_Task material_.

******************************

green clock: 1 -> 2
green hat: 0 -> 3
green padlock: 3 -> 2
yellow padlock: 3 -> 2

******************************

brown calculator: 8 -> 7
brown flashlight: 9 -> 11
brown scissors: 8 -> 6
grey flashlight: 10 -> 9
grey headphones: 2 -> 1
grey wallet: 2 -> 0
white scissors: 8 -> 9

******************************

_Assigned task_.
Using the entries above, work out how many lines include the word "scissors", and give only that count.

_Reply_.
2